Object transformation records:

#####

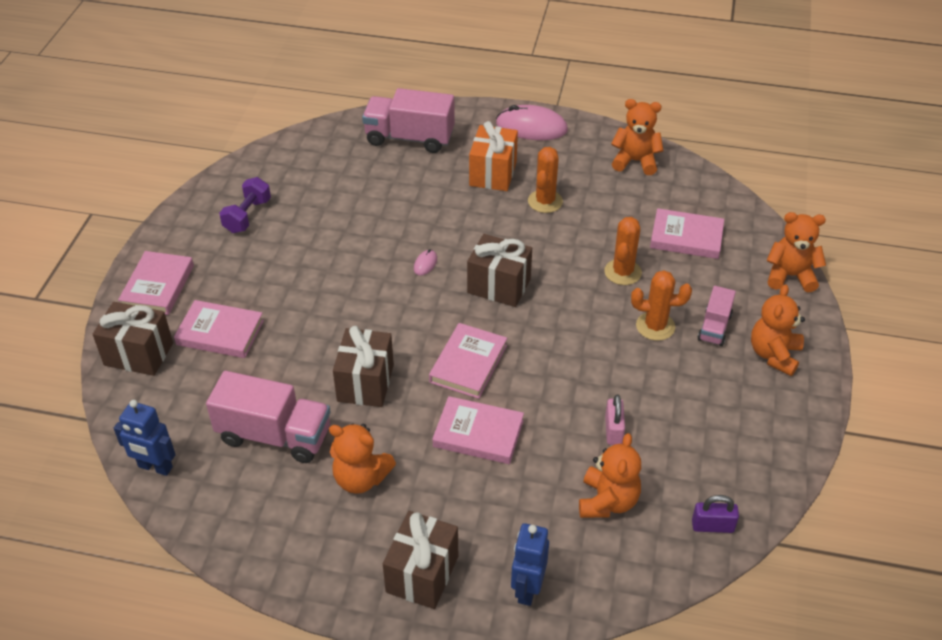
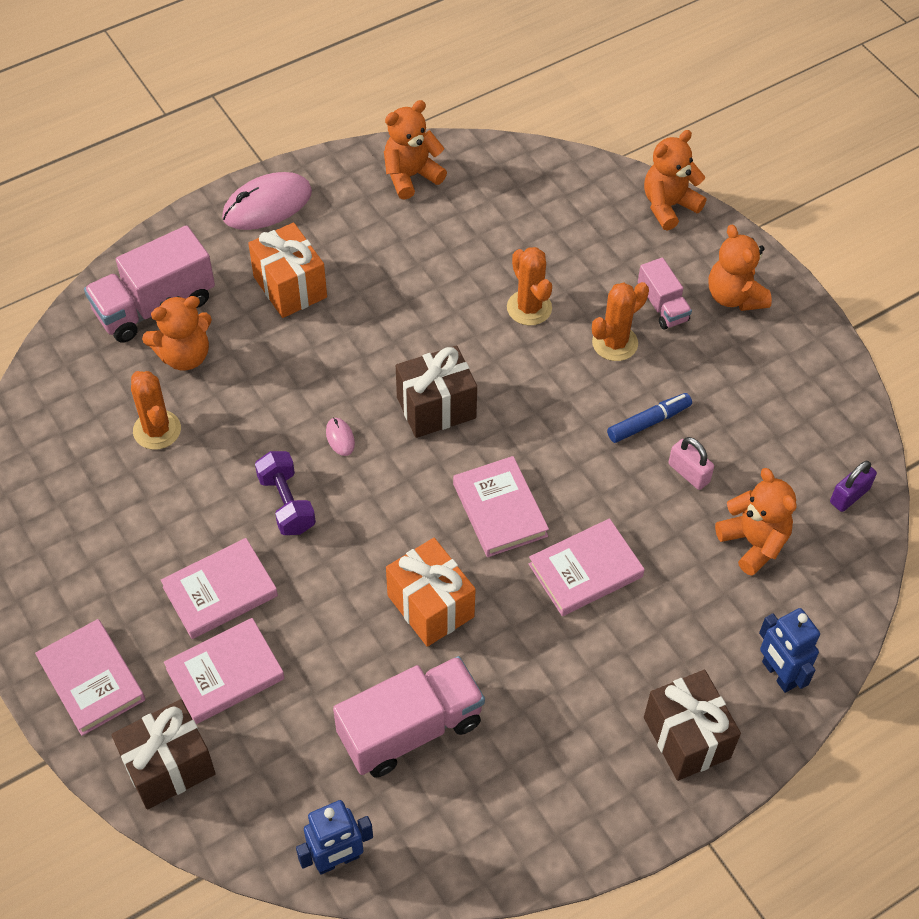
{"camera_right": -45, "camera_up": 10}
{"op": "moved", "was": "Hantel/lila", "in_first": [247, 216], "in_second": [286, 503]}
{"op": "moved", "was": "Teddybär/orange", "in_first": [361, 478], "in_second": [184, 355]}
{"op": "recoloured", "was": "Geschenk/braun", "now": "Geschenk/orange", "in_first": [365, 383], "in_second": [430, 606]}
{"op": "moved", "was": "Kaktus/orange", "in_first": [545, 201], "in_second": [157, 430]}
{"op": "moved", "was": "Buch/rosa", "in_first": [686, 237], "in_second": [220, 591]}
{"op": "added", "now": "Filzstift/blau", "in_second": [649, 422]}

#####

§ Work instructions: Copy all lines of the preceding data that hold the word "orange".

§ Response box:
{"op": "moved", "was": "Teddybär/orange", "in_first": [361, 478], "in_second": [184, 355]}
{"op": "recoloured", "was": "Geschenk/braun", "now": "Geschenk/orange", "in_first": [365, 383], "in_second": [430, 606]}
{"op": "moved", "was": "Kaktus/orange", "in_first": [545, 201], "in_second": [157, 430]}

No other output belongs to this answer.